- TASK INSTRUCTIONS: Starting with the line that contains "green hexagon: (700, 470)" and stopping after the line that contains "green semicircle: (678, 603)", return each line below exactly as written, with no others.

(Shape position tracking data)
* * * * *

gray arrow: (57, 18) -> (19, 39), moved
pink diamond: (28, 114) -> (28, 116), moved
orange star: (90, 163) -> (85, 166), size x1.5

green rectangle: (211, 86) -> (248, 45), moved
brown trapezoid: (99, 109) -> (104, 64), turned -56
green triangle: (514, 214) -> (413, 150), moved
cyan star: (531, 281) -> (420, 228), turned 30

* * * * *

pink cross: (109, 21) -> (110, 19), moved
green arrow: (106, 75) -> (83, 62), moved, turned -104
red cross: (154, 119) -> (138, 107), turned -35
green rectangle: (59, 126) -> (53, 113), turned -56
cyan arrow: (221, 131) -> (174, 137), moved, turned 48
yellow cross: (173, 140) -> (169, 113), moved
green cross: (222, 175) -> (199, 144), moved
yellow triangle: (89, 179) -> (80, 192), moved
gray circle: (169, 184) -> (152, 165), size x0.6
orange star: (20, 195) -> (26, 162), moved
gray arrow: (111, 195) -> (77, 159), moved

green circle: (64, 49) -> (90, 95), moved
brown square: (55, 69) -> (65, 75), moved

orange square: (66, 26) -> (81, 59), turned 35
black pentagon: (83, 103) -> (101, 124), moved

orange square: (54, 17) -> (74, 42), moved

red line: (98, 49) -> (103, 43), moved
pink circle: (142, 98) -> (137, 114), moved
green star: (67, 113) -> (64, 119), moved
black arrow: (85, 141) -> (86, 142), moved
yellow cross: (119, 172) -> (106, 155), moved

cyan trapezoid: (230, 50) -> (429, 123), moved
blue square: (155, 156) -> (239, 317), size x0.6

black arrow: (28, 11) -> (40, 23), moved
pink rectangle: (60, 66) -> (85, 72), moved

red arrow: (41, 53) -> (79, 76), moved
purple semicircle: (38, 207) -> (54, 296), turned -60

* * * * *

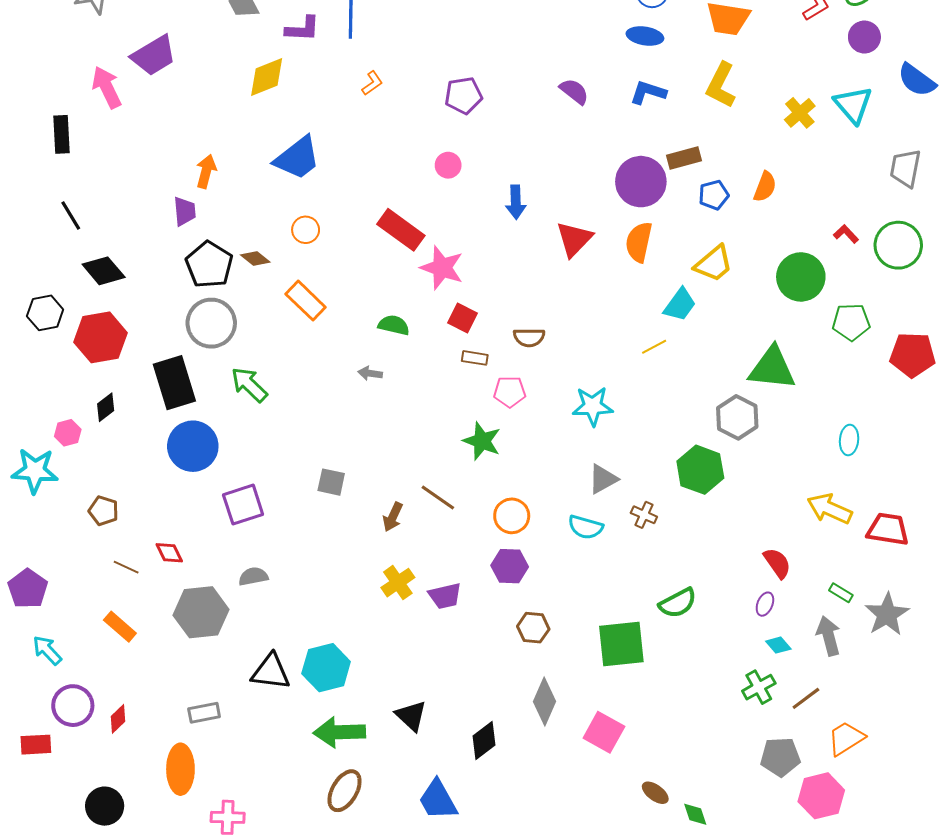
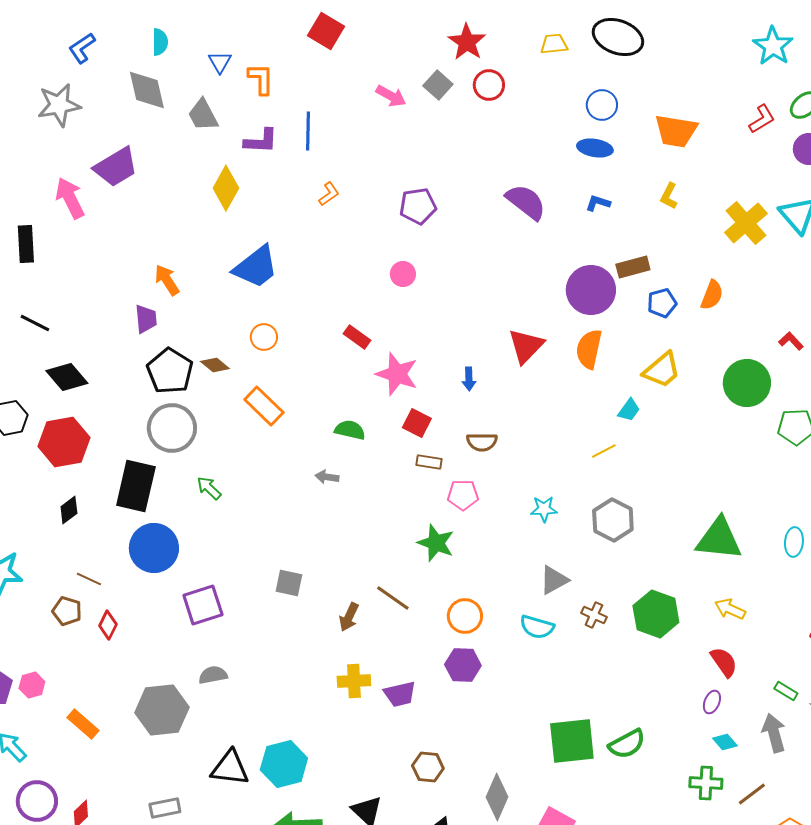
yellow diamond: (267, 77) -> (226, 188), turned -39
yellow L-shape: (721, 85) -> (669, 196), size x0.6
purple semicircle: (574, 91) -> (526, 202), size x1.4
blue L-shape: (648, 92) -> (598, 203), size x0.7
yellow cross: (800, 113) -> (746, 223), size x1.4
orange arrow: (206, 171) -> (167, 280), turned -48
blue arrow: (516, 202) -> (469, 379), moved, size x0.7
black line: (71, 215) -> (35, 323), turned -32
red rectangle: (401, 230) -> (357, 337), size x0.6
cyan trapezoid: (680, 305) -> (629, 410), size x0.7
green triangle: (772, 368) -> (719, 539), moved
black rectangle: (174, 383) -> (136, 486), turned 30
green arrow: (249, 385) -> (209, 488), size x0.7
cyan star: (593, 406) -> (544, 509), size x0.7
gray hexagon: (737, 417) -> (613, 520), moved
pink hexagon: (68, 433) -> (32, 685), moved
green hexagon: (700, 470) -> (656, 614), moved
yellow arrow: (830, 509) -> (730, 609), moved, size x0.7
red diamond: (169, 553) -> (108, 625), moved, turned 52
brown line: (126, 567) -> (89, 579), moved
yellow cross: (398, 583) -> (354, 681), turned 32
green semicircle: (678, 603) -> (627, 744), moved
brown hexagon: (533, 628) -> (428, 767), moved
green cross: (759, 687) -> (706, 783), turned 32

* * * * *

- TASK OUTPUT:
green hexagon: (700, 470) -> (656, 614), moved
yellow arrow: (830, 509) -> (730, 609), moved, size x0.7
red diamond: (169, 553) -> (108, 625), moved, turned 52
brown line: (126, 567) -> (89, 579), moved
yellow cross: (398, 583) -> (354, 681), turned 32
green semicircle: (678, 603) -> (627, 744), moved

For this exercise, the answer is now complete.